ABOUT THIS EXERCISE
How do the lines below between the ones holding "C1: 470nF (GND, N_43) -> 470nF (N_43, VS)" and "V2: 1.8V (plus", inclusive, read? Give them again exactly, with no other lines.

SUPPLIED RECORDS

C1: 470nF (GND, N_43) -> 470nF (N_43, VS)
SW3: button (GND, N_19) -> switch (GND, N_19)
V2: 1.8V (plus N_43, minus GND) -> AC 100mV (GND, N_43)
--
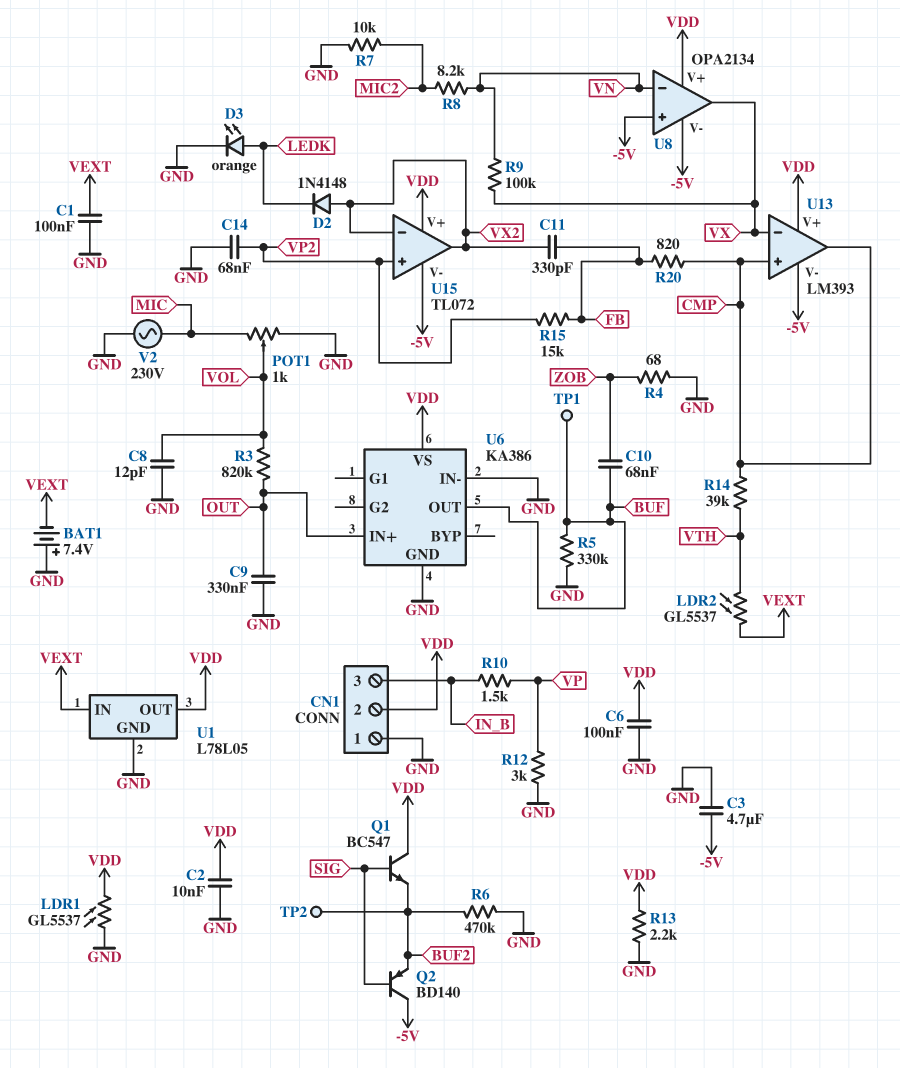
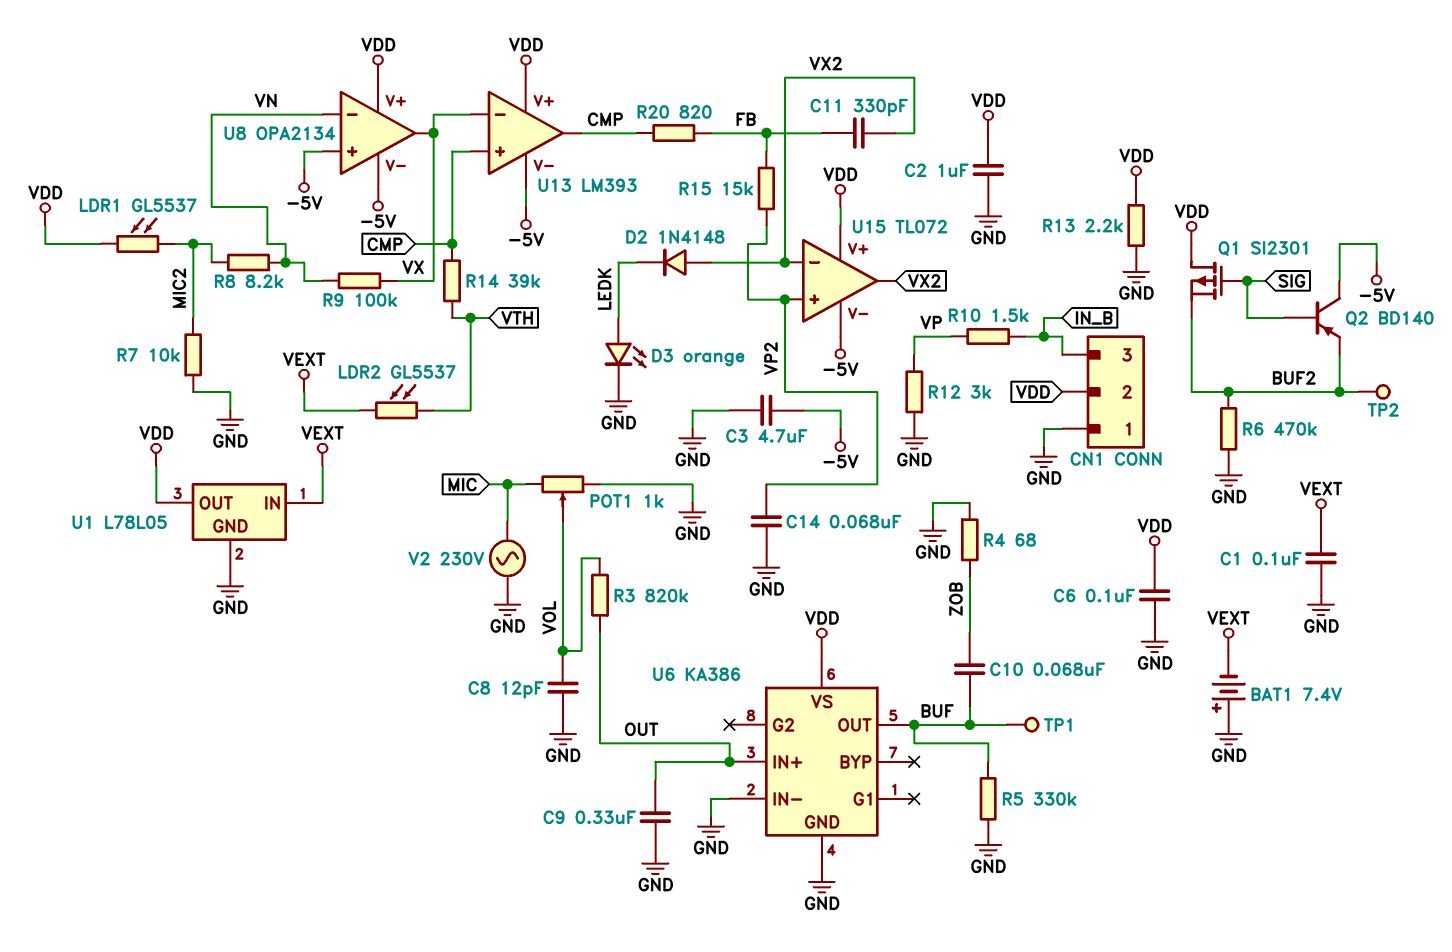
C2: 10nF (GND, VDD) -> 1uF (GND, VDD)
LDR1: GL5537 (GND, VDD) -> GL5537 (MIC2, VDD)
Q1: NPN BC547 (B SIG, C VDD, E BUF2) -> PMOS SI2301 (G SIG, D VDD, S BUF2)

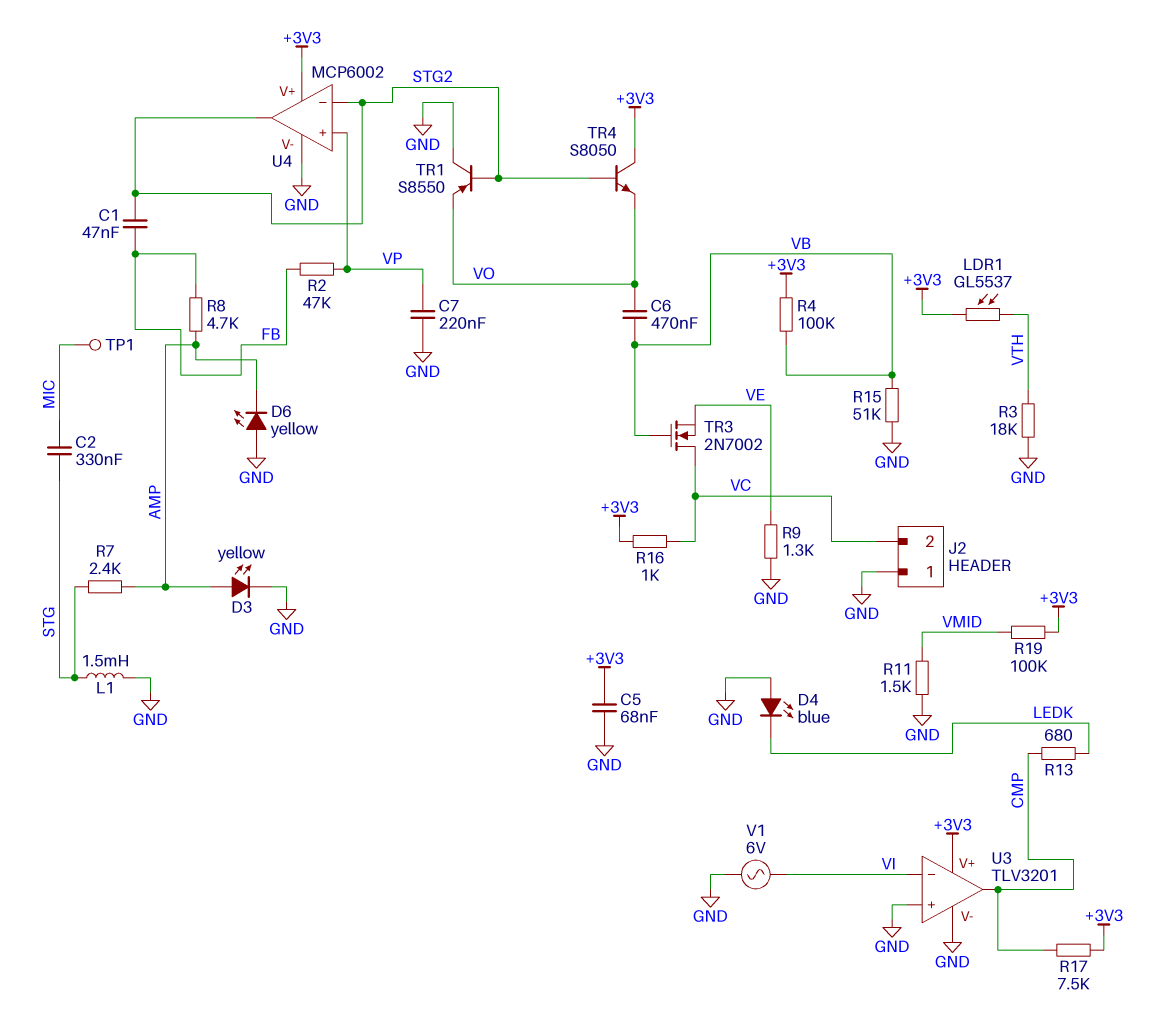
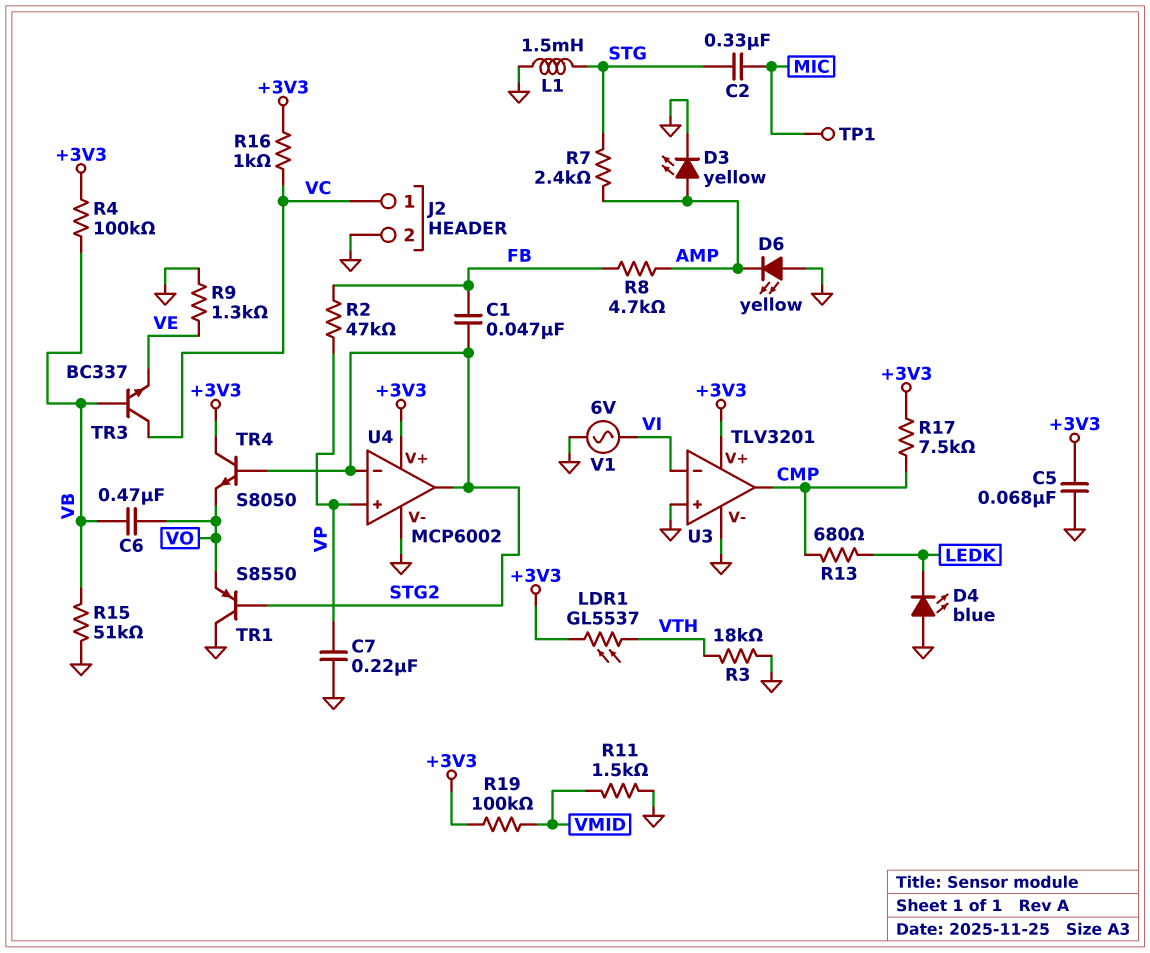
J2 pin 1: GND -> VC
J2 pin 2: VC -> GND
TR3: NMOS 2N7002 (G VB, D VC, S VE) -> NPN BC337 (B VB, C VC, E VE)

ANSWER SECTION
C1: 470nF (GND, N_43) -> 470nF (N_43, VS)
SW3: button (GND, N_19) -> switch (GND, N_19)
V2: 1.8V (plus N_43, minus GND) -> AC 100mV (GND, N_43)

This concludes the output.